## [What is asked]
Please pick out each line of the entries below that contains the word "images".

## [Data provided]
§ §
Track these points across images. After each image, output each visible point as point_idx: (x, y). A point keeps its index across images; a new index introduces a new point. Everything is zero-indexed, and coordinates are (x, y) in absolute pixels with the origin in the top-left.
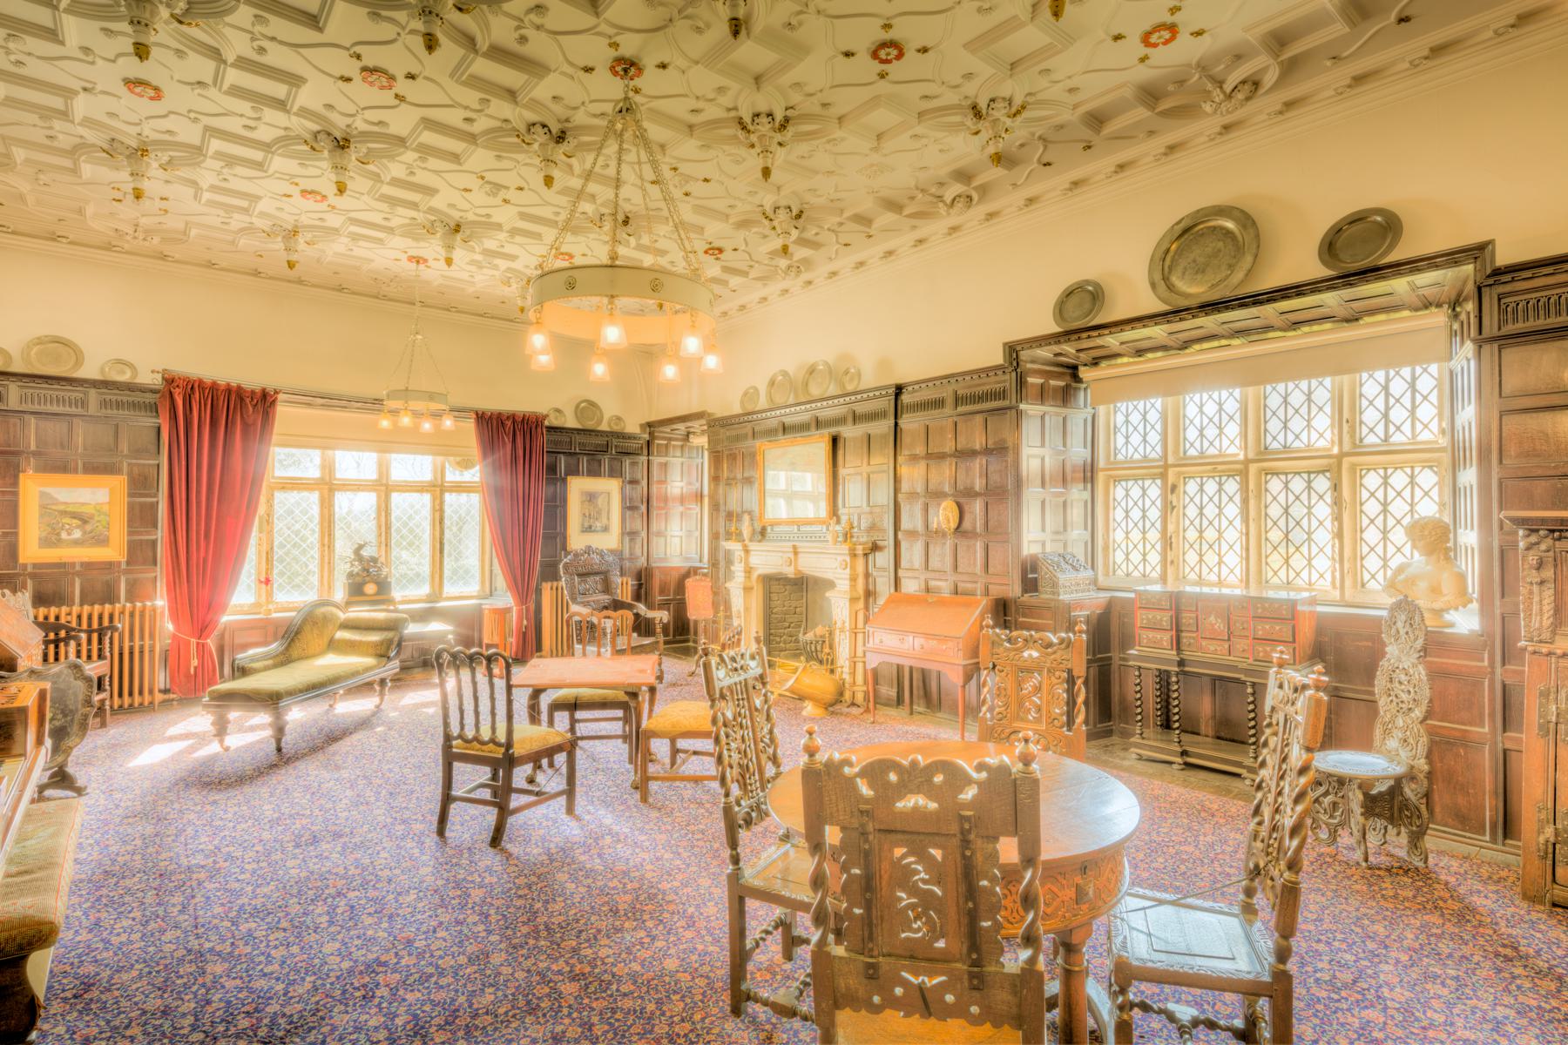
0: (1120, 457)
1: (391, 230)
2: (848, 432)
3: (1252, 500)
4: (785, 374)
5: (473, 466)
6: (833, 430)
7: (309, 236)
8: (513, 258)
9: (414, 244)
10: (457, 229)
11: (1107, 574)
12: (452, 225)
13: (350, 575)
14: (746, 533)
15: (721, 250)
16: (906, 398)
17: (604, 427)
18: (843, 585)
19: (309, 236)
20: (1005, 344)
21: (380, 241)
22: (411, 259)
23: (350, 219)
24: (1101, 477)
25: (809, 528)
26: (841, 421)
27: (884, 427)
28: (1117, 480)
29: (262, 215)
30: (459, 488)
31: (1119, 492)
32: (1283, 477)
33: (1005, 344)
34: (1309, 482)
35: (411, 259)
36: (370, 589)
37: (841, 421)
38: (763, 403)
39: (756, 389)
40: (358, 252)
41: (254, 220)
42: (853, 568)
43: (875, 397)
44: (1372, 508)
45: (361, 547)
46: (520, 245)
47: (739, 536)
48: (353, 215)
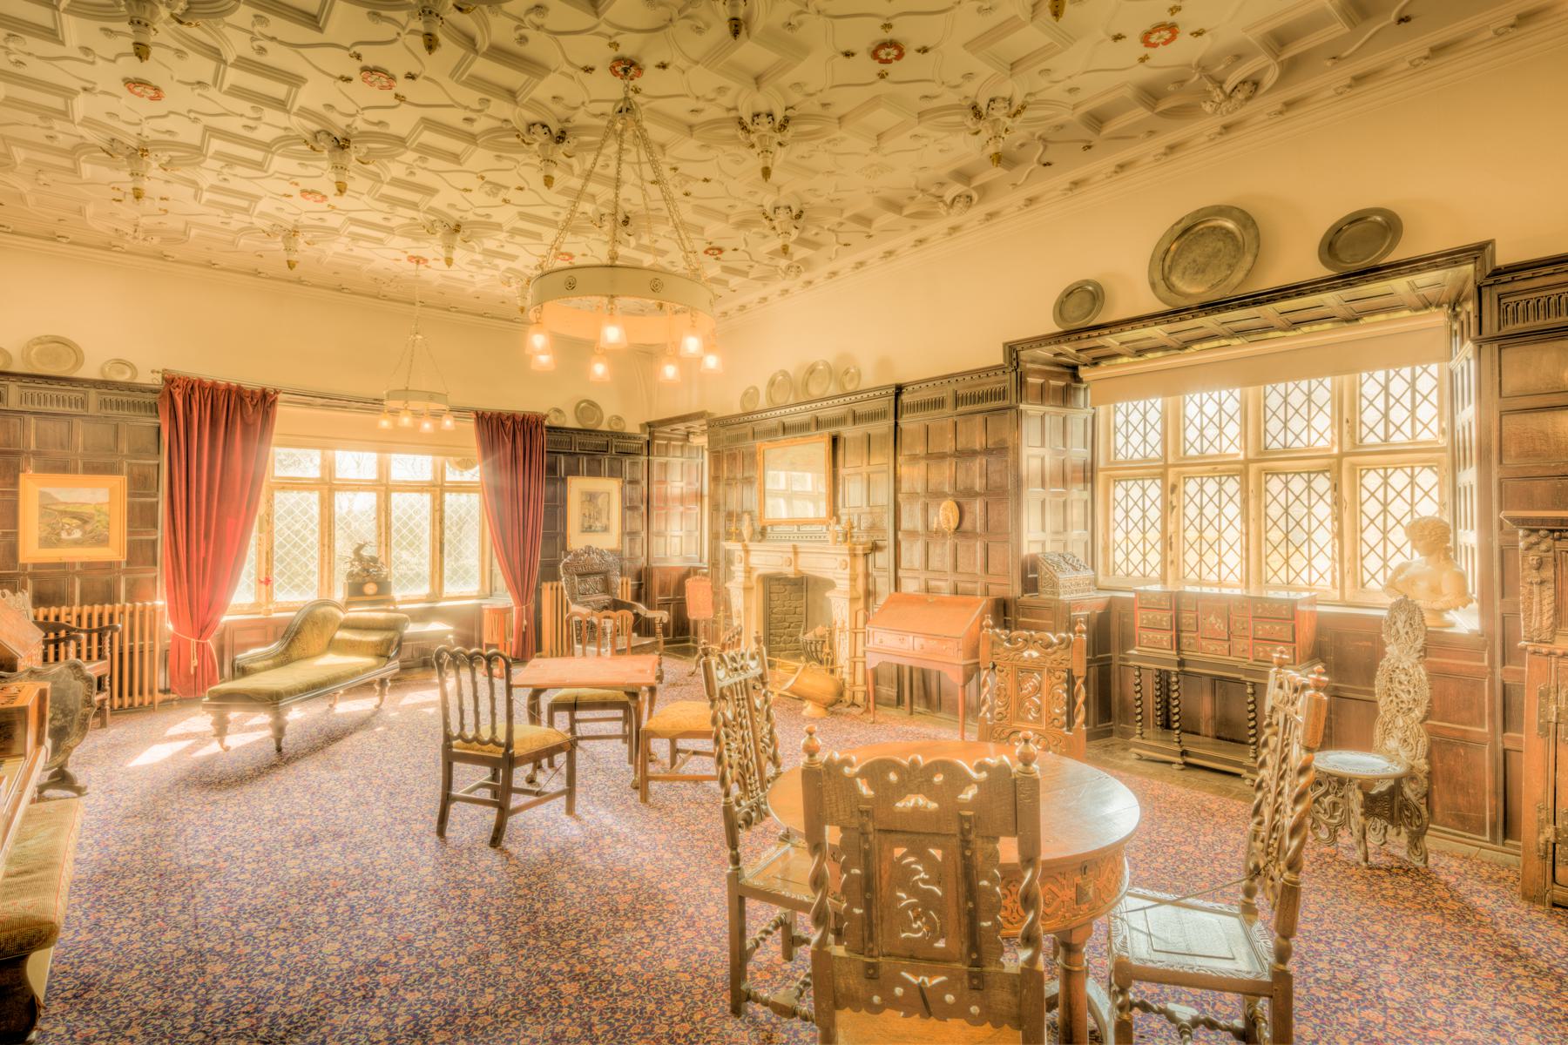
§ §
## [Correct result]
Track these points across images. After each image, output each visible point as point_idx: (x, y). A point keeps its index across images; a new index introduces a new point. Everything is zero-indexed, and coordinates are (x, y) in absolute pixels with the origin in the top-left.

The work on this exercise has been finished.